- Given records -
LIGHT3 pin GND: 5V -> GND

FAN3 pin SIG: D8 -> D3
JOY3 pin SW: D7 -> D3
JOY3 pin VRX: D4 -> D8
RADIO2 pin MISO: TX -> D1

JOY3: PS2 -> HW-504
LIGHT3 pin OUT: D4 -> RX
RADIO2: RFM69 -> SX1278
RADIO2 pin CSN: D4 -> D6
...
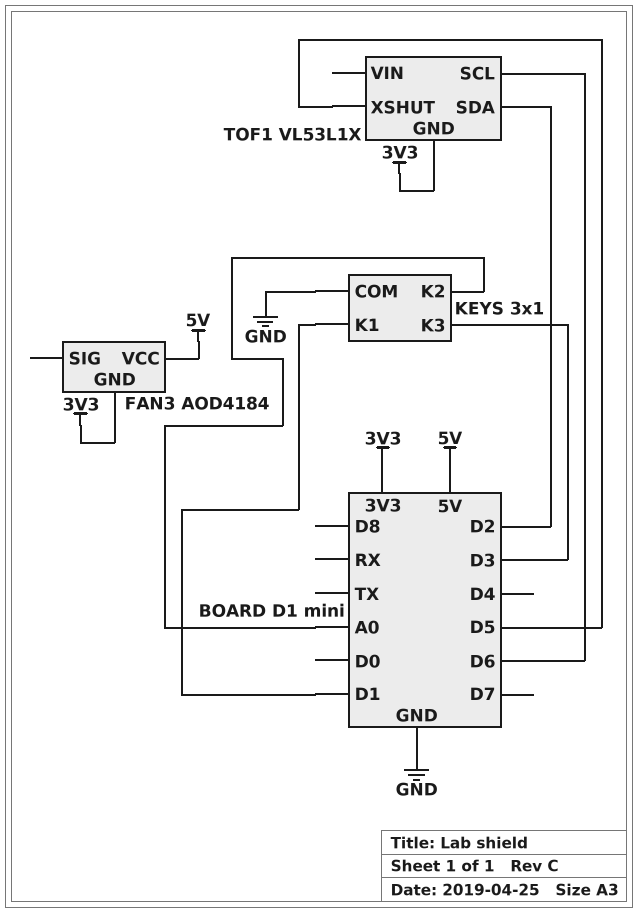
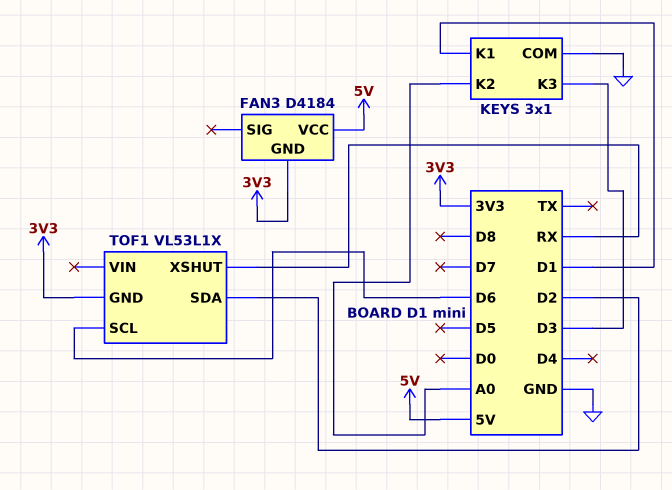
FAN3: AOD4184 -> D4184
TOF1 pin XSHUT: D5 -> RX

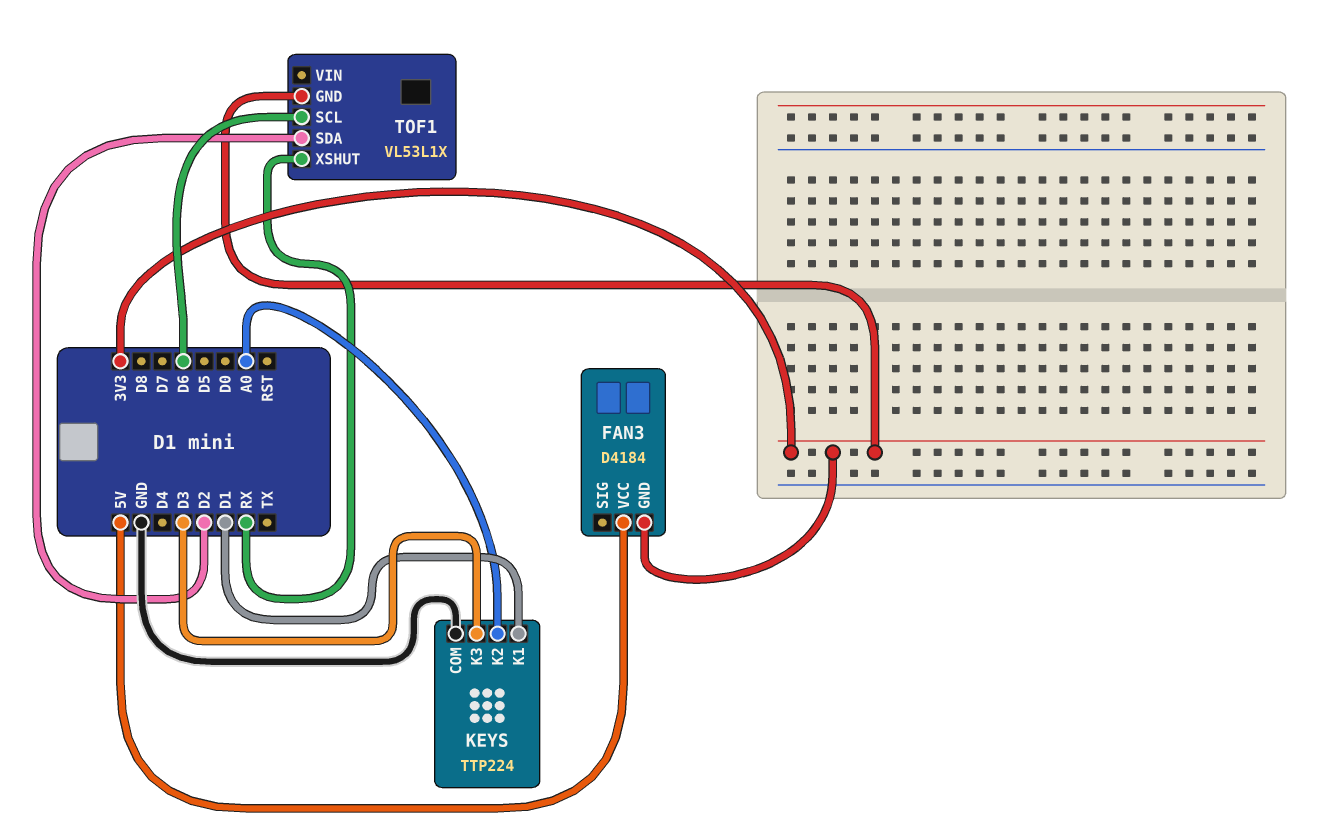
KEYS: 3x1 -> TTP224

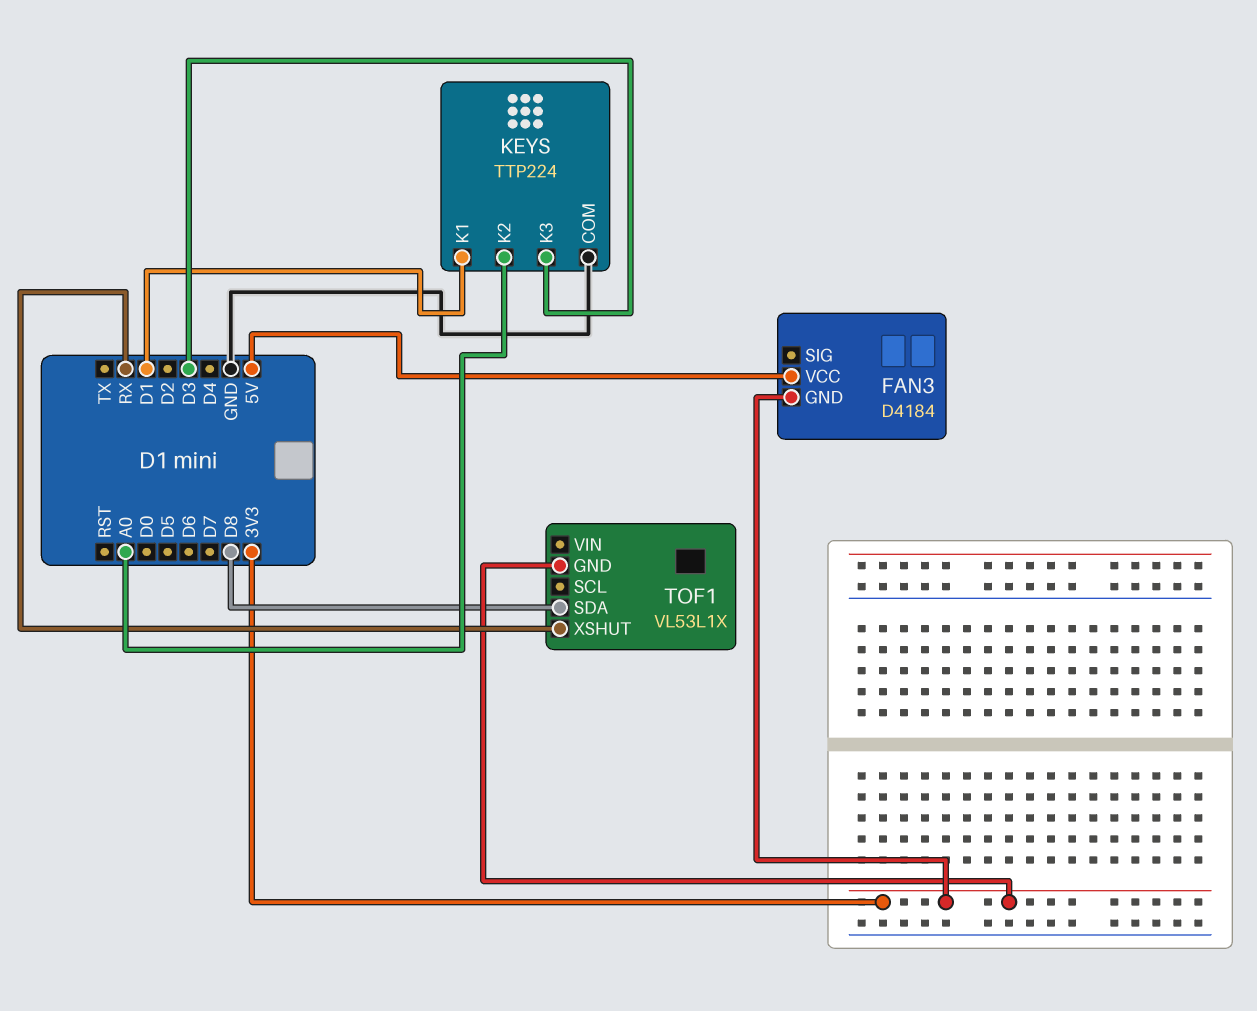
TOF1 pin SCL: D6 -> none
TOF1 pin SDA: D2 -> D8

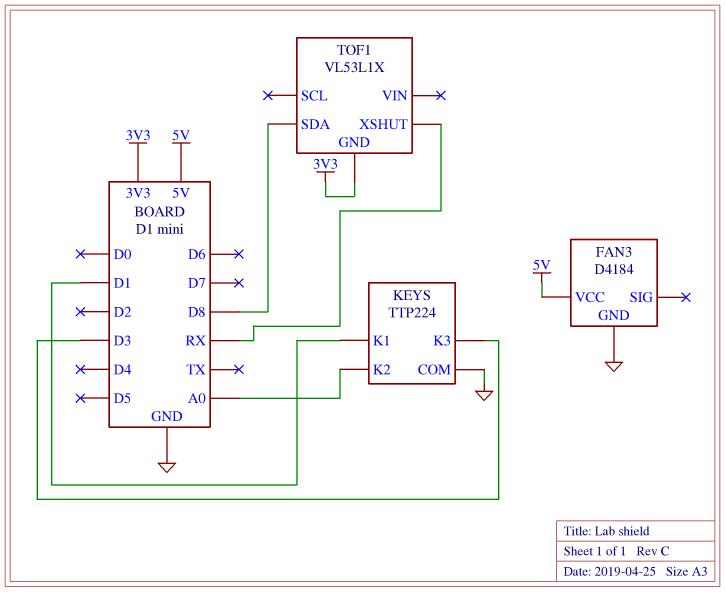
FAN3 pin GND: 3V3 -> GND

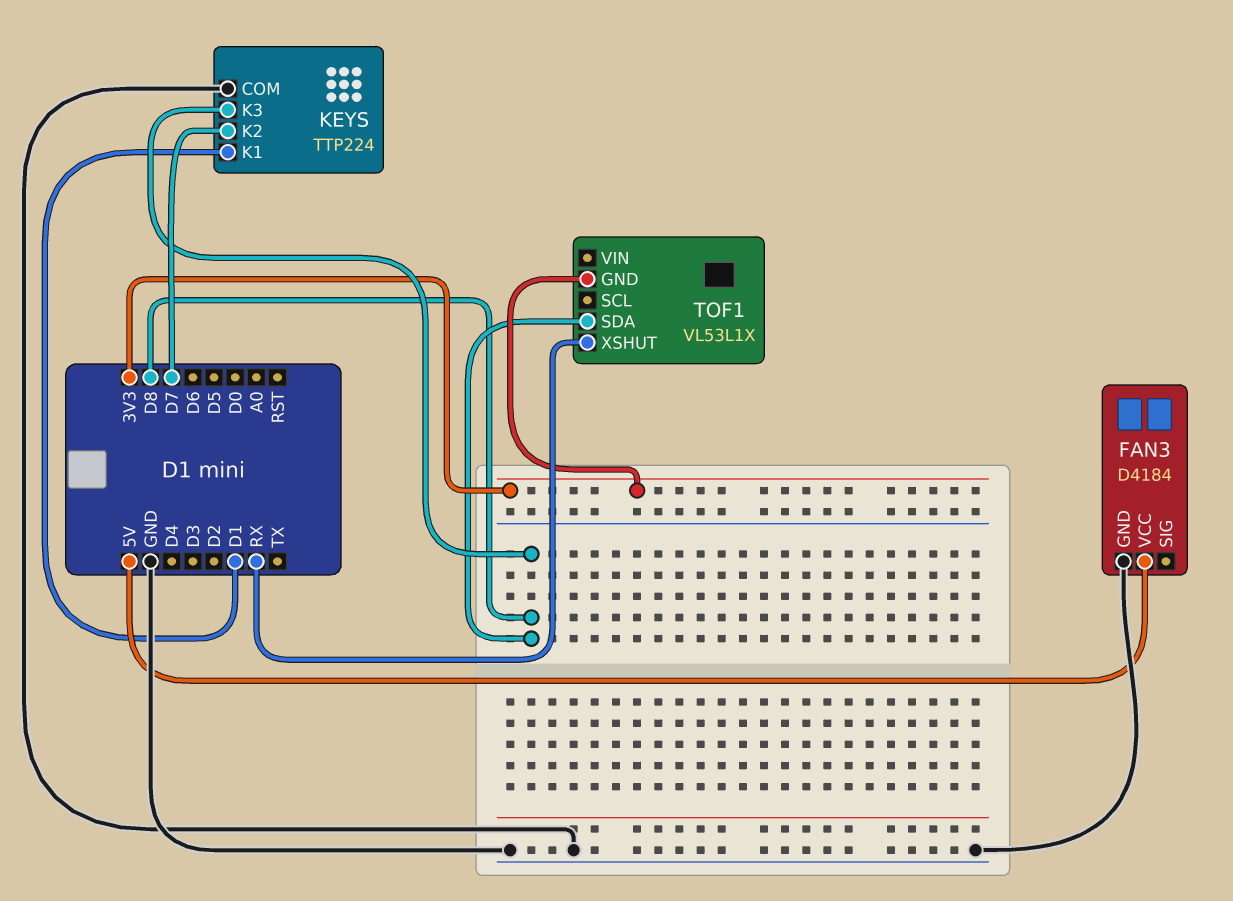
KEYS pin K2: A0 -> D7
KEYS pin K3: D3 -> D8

- The task -
Print, from the entries above, the line with "LIGHT3 pin OUT: D4 -> RX", the line with "RADIO2 pin CSN: D4 -> D6" and all lines between them, exactly and with nothing else.

- Written reply -
LIGHT3 pin OUT: D4 -> RX
RADIO2: RFM69 -> SX1278
RADIO2 pin CSN: D4 -> D6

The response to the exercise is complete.